**Your instructions**
Beginning at the line that contains "Outline whatever counts as stroma." and ending at the last line of the entries, write out each line exactly; include nothing outside that span.

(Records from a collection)

..........

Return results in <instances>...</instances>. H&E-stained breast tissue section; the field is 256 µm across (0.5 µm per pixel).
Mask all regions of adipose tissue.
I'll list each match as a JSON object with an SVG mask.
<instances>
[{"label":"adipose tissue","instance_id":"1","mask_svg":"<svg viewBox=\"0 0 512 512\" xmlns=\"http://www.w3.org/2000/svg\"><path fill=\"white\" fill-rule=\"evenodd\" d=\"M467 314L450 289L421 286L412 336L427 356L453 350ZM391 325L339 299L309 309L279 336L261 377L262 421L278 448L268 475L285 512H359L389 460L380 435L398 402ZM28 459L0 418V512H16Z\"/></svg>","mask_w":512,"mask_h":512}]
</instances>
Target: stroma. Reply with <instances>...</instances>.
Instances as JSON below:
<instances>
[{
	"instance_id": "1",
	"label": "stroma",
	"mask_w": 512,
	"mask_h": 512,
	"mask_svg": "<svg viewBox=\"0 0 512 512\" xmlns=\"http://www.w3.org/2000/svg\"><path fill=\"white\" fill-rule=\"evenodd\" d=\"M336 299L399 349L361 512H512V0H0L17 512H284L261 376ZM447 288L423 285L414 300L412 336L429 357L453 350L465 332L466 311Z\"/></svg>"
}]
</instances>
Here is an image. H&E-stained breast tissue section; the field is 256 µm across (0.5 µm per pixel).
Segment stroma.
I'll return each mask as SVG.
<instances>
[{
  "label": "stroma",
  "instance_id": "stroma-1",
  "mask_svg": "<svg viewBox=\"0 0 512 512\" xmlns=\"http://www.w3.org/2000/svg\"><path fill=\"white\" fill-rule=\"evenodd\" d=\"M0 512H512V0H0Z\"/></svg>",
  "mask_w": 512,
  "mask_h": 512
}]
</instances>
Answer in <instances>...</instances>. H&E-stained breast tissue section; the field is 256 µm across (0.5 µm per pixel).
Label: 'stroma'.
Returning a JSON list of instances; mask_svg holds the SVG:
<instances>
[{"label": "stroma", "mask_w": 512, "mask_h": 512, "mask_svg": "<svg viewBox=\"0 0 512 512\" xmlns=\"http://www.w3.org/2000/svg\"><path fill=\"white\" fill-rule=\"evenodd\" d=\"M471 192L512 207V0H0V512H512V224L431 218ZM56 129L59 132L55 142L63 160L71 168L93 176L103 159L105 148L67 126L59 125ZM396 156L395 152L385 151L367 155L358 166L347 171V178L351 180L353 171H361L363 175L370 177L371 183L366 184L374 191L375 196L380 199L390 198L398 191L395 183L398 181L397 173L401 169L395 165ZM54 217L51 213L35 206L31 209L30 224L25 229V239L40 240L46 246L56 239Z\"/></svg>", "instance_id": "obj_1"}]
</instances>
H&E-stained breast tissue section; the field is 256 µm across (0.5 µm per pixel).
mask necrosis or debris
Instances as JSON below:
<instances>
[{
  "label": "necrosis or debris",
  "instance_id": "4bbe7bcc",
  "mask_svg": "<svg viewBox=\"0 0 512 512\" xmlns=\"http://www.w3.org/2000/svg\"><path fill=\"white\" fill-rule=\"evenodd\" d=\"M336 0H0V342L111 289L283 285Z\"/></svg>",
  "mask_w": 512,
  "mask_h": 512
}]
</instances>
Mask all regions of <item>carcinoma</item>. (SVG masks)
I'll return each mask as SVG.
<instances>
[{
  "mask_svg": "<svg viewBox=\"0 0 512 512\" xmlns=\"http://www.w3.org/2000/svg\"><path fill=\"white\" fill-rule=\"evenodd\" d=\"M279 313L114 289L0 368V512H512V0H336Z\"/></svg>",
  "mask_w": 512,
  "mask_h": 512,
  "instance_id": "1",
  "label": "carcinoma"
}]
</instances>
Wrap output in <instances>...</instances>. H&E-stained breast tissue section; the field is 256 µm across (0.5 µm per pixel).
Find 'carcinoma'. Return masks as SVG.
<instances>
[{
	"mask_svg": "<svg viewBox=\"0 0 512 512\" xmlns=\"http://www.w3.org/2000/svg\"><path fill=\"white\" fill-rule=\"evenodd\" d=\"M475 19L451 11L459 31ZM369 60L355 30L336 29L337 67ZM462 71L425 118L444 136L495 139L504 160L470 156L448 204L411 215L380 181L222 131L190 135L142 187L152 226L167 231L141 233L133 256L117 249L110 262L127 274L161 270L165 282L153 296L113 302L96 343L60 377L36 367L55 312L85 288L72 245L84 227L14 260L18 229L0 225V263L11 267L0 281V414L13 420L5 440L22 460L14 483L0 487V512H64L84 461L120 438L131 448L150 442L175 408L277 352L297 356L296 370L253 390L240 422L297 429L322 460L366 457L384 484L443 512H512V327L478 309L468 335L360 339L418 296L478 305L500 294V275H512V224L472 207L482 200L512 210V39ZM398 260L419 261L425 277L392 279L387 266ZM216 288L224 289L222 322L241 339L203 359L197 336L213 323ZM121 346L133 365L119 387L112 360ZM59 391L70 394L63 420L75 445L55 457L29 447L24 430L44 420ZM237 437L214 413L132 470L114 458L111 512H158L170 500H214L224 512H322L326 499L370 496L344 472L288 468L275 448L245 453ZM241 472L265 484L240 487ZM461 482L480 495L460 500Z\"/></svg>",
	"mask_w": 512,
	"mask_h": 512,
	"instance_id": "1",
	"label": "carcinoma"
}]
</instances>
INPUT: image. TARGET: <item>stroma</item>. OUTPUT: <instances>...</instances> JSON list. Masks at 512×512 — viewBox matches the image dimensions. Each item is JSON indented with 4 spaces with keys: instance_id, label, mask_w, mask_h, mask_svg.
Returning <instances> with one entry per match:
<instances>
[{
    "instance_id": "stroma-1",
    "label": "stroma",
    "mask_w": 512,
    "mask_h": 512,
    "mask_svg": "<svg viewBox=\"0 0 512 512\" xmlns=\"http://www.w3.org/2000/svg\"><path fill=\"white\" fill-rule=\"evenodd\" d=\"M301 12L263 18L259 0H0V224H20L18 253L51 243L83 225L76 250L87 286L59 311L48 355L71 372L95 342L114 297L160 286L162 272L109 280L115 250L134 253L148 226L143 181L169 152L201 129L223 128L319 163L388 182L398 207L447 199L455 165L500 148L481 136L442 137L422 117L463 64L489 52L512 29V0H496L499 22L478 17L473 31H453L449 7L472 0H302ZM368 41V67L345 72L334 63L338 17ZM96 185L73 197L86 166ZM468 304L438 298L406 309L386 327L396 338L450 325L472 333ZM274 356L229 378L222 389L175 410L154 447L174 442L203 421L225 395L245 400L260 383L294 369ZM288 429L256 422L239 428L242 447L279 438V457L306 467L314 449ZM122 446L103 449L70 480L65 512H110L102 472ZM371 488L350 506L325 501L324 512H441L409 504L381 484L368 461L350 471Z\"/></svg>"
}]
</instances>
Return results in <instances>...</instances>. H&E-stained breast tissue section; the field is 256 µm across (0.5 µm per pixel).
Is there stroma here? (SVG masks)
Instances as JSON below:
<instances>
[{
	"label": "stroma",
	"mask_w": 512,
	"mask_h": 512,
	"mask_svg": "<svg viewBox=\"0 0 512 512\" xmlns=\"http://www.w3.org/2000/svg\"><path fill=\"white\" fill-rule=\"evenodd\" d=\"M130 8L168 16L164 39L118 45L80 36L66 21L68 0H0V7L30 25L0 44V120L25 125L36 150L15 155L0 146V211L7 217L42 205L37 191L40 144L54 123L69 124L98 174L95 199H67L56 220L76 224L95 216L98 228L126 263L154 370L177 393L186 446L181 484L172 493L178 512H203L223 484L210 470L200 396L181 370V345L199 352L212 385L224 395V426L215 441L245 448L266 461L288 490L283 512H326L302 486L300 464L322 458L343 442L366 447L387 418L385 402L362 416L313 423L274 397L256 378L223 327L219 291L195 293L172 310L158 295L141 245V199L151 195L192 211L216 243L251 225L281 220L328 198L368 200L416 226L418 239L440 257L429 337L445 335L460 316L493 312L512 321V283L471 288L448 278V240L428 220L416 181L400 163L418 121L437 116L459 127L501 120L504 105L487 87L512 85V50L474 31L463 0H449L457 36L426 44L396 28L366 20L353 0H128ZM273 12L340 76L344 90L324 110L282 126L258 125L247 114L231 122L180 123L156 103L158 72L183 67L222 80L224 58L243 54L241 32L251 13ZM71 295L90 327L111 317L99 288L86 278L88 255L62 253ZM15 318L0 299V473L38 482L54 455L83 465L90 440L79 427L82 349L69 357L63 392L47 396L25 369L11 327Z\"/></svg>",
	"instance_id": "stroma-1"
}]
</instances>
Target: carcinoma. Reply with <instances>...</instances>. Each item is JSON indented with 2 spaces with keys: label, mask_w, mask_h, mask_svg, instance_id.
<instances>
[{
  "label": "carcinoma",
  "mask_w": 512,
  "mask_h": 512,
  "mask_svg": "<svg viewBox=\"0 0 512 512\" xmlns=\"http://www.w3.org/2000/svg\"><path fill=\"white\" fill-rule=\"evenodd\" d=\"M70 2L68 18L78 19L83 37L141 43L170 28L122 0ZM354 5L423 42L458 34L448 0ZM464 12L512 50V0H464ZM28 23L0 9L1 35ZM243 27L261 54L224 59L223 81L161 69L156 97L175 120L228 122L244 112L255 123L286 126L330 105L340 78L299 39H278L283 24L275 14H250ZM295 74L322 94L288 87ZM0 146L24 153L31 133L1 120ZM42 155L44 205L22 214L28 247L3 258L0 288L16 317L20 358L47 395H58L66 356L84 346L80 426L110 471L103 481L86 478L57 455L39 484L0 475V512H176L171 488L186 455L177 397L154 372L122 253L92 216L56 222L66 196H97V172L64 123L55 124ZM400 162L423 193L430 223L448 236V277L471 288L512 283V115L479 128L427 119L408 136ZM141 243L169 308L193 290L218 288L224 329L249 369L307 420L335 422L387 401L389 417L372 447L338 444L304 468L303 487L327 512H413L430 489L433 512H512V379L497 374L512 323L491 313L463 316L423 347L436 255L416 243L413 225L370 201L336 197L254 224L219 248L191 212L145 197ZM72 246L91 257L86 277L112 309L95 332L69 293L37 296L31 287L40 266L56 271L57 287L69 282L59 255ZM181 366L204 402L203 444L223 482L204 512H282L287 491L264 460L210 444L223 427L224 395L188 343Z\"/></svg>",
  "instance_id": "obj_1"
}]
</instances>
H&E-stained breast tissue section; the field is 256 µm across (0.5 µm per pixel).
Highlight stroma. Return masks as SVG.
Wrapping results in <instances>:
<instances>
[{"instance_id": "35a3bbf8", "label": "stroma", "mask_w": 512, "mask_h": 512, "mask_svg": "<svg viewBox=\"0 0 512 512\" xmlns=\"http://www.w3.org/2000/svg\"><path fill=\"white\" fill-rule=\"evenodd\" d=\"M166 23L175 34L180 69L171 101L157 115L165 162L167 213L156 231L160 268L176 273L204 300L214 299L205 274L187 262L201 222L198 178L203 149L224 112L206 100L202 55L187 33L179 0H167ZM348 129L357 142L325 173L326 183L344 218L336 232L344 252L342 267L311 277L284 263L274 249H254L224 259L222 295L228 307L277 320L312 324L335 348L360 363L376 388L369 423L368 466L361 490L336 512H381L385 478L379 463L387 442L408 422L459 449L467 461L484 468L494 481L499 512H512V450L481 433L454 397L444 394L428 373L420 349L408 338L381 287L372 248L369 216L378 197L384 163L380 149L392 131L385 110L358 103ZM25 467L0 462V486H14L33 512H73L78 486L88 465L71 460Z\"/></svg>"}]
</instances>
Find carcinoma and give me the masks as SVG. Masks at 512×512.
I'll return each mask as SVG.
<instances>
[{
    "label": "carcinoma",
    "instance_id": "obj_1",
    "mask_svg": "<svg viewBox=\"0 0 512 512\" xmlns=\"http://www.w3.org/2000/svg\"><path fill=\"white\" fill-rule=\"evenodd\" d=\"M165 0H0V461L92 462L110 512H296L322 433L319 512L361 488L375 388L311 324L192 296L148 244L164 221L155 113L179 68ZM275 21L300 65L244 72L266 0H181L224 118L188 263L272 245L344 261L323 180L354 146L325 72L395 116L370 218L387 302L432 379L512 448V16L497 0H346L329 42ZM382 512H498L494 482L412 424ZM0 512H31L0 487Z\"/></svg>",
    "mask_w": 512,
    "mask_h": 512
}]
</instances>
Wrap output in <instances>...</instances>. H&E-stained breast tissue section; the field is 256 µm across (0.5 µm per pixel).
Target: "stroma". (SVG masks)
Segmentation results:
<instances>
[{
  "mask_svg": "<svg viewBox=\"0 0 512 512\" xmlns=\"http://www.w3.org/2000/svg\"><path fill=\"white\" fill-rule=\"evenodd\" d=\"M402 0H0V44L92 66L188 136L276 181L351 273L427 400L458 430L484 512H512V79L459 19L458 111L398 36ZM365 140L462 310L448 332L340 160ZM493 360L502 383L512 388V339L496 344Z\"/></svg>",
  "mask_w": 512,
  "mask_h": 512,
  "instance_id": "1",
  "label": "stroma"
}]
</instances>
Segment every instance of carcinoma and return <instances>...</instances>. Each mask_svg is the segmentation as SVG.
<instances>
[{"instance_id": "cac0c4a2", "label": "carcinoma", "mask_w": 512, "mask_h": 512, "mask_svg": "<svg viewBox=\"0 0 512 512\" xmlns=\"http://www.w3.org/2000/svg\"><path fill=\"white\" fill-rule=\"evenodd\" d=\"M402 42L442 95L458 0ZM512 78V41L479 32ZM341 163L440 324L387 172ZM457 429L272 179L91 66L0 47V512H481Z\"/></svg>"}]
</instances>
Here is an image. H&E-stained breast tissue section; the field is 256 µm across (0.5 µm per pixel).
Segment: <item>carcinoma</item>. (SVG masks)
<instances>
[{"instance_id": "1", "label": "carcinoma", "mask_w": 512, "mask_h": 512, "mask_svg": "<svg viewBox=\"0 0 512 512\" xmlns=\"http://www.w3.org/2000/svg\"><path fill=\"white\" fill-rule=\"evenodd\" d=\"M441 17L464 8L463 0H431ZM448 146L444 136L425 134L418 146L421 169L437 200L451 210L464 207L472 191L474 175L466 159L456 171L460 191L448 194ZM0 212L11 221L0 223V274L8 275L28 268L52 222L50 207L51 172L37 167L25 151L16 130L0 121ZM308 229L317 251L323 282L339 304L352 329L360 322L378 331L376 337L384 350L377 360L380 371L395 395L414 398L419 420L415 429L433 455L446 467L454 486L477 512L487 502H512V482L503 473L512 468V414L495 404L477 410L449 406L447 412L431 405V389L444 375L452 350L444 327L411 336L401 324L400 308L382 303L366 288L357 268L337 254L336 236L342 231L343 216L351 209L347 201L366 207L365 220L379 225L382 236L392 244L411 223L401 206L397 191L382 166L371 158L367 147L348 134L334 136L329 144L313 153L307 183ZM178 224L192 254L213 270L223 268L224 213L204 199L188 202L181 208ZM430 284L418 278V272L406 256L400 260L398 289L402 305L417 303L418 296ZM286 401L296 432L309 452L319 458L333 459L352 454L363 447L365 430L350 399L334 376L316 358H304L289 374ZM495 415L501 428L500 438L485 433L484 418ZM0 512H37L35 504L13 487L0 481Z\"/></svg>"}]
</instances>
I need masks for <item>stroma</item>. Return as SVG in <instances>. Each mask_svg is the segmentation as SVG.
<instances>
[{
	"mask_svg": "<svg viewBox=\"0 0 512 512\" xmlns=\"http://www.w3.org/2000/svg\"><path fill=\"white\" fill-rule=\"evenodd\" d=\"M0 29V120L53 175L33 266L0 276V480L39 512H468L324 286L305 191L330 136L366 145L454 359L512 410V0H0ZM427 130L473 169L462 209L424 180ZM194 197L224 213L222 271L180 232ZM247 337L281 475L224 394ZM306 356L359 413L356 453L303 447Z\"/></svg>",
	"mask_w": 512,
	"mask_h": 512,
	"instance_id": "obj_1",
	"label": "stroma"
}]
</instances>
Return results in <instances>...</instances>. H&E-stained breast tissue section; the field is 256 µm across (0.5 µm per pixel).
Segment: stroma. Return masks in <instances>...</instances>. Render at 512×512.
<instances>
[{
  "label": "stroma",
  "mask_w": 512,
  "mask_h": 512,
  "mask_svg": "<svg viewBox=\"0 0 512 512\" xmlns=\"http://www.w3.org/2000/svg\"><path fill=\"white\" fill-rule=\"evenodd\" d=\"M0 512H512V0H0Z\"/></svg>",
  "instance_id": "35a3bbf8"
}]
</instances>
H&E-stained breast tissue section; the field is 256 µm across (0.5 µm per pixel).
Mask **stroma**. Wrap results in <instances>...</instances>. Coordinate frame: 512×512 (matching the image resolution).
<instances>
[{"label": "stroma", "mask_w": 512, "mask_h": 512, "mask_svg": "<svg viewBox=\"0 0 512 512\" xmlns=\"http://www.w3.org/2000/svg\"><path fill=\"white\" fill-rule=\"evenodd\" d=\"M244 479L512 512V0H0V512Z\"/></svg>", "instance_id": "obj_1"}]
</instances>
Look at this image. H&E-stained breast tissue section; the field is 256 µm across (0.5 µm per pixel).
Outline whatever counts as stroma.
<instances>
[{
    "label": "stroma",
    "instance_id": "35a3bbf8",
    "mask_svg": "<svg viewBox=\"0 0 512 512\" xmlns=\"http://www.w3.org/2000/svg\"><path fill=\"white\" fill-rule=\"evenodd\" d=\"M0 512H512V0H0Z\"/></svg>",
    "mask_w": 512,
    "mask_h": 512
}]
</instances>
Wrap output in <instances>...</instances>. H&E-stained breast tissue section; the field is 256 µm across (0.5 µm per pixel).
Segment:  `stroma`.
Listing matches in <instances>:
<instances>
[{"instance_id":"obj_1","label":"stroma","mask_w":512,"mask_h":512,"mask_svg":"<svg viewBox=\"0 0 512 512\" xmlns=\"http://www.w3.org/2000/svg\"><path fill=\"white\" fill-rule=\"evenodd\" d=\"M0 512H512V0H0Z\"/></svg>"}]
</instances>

..........

**Completed exercise**
Outline whatever counts as stroma.
<instances>
[{
    "label": "stroma",
    "instance_id": "35a3bbf8",
    "mask_svg": "<svg viewBox=\"0 0 512 512\" xmlns=\"http://www.w3.org/2000/svg\"><path fill=\"white\" fill-rule=\"evenodd\" d=\"M0 512H512V0H0Z\"/></svg>",
    "mask_w": 512,
    "mask_h": 512
}]
</instances>
Wrap output in <instances>...</instances>. H&E-stained breast tissue section; the field is 256 µm across (0.5 µm per pixel).
Segment:  `stroma`.
Listing matches in <instances>:
<instances>
[{"instance_id":"obj_1","label":"stroma","mask_w":512,"mask_h":512,"mask_svg":"<svg viewBox=\"0 0 512 512\" xmlns=\"http://www.w3.org/2000/svg\"><path fill=\"white\" fill-rule=\"evenodd\" d=\"M0 512H512V0H0Z\"/></svg>"}]
</instances>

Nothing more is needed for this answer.